Your objective >>
Report every line of the entries below that contains the string "kern", copying each such line in full.

= = = = =

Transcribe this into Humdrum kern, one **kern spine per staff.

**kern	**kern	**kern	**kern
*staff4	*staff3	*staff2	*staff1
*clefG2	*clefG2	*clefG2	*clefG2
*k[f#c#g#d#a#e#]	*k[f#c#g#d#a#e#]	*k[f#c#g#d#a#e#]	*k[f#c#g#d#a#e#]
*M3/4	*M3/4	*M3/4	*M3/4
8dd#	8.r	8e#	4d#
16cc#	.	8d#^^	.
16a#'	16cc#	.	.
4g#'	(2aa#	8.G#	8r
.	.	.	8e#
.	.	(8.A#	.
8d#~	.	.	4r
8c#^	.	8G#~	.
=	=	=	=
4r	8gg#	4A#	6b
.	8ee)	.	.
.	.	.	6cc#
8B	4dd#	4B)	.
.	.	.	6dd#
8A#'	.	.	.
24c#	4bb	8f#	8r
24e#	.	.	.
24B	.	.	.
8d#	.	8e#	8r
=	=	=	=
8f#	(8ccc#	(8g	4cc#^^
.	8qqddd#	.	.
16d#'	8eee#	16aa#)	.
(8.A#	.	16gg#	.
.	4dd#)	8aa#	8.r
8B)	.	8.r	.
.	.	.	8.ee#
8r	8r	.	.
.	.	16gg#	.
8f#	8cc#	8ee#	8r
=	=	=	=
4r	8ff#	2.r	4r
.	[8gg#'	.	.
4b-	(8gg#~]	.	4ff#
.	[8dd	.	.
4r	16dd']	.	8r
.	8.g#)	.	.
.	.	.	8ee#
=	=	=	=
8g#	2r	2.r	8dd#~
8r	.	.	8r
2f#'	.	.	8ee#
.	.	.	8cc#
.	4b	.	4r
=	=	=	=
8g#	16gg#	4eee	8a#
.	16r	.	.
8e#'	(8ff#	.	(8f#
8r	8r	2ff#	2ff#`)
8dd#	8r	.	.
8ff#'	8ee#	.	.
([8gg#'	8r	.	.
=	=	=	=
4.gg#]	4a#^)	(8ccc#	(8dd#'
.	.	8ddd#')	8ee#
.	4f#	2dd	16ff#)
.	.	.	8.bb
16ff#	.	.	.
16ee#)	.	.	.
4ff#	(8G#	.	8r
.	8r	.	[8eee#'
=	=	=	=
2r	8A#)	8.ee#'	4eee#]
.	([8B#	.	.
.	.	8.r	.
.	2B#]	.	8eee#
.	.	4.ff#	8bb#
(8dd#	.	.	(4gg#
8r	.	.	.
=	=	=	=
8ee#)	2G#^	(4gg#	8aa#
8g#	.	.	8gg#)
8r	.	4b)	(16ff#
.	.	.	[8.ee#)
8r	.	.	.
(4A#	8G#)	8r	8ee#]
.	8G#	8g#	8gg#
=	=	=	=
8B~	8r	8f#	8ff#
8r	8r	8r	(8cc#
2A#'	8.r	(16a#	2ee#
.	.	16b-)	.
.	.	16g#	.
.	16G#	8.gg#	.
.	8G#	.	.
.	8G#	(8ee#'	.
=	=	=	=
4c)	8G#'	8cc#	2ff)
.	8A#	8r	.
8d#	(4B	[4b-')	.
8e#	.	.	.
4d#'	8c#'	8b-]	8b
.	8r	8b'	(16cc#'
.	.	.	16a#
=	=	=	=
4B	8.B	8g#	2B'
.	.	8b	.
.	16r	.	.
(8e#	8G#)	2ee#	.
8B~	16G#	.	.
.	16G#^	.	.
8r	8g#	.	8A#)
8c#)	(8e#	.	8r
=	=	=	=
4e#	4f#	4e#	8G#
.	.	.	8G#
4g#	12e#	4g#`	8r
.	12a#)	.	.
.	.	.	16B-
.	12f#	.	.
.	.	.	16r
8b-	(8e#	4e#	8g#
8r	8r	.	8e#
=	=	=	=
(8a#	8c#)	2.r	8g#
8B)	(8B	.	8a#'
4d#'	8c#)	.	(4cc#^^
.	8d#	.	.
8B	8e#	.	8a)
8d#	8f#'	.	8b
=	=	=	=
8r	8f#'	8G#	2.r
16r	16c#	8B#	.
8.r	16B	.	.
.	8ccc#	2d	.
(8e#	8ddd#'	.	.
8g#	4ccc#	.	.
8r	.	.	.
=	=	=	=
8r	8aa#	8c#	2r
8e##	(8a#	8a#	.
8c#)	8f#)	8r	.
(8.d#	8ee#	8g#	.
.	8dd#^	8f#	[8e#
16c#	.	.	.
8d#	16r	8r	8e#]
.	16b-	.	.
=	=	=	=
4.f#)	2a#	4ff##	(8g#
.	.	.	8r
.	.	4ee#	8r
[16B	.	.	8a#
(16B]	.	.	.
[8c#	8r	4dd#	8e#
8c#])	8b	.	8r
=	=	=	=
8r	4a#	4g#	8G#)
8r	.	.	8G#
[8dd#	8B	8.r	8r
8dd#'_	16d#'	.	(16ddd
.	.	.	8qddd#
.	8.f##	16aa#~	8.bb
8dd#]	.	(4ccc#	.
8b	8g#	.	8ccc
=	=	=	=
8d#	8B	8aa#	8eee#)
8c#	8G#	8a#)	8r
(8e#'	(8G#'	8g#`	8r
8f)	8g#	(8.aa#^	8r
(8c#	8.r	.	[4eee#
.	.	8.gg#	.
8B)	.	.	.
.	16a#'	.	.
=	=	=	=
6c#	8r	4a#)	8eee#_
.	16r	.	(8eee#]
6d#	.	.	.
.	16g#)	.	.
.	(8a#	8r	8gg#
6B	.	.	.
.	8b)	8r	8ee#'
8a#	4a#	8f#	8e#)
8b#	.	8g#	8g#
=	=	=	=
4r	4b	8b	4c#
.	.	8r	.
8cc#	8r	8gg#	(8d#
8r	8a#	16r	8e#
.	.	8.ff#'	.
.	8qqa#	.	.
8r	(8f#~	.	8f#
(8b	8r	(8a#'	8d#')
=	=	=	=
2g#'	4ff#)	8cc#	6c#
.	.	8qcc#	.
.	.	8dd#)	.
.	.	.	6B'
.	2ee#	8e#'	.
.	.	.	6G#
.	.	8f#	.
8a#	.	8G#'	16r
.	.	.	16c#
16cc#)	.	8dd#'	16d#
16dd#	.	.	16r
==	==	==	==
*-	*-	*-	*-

= = = = =

Result >>
Transcribe this into Humdrum kern, one **kern spine per staff.
**kern	**kern	**kern	**kern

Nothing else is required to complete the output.